=== What to do ===
Return only these lines: the one that contains "camera: 25 degrees right, 0 degrees up" and every line after it through the end of the listing, exactly, without pictures.

=== Begin Enclosure ===

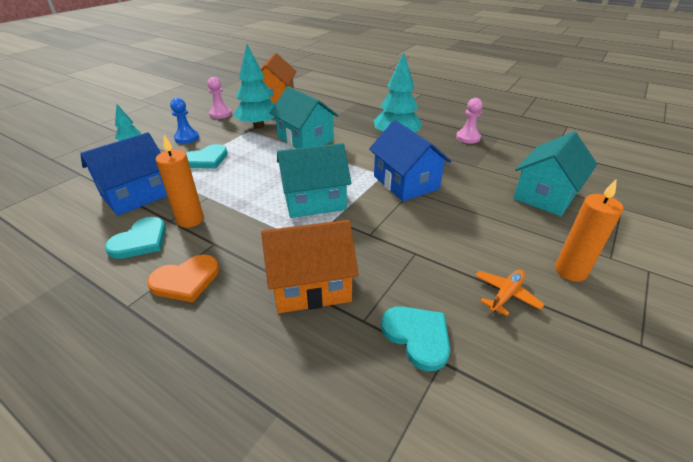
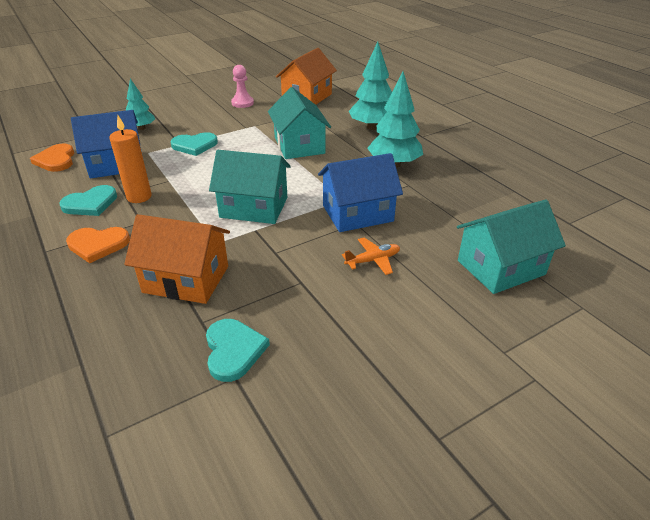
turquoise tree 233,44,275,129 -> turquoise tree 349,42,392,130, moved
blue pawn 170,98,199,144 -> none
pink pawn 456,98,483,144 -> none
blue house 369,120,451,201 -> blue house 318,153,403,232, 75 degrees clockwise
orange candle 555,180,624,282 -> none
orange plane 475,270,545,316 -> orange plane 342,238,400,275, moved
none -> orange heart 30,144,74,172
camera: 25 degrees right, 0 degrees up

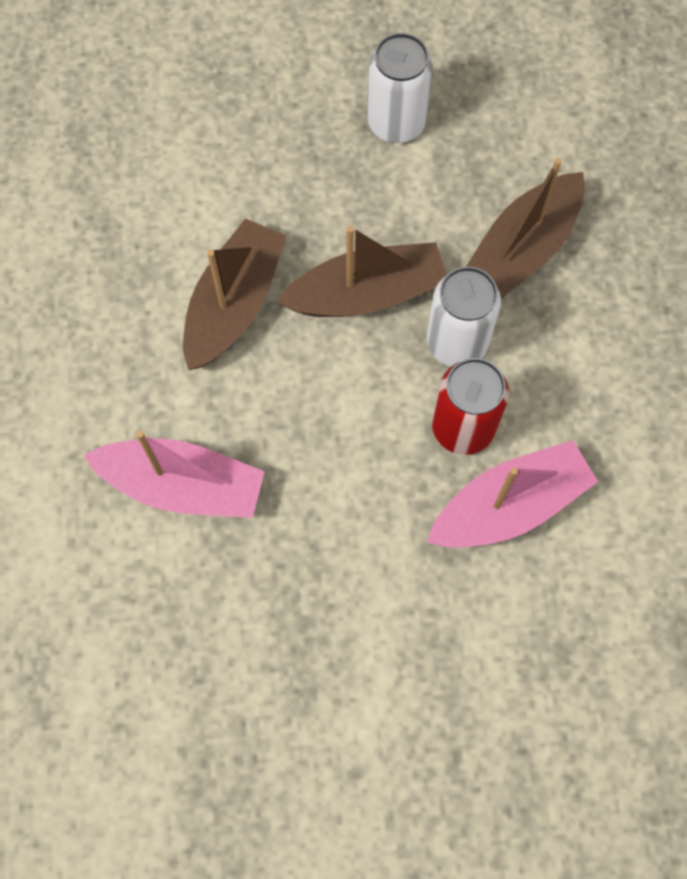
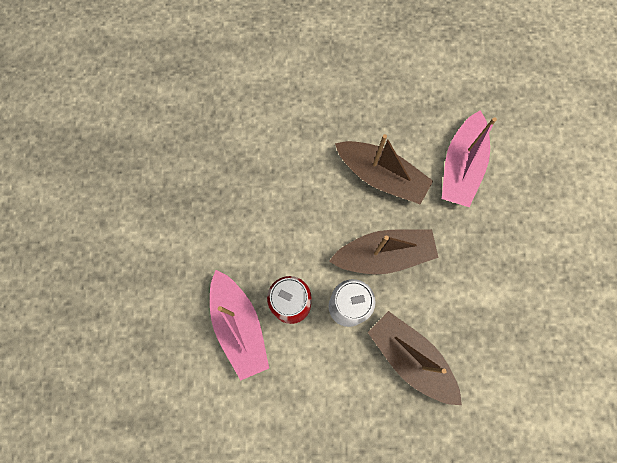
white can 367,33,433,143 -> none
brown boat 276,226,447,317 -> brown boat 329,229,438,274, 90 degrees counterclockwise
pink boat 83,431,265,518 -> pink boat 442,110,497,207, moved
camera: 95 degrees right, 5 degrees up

=== End Enclosure ===

=== Task solution ===
camera: 25 degrees right, 0 degrees up

white can 367,33,433,143 -> none
brown boat 276,226,447,317 -> brown boat 329,229,438,274, 90 degrees counterclockwise
pink boat 83,431,265,518 -> pink boat 442,110,497,207, moved
camera: 95 degrees right, 5 degrees up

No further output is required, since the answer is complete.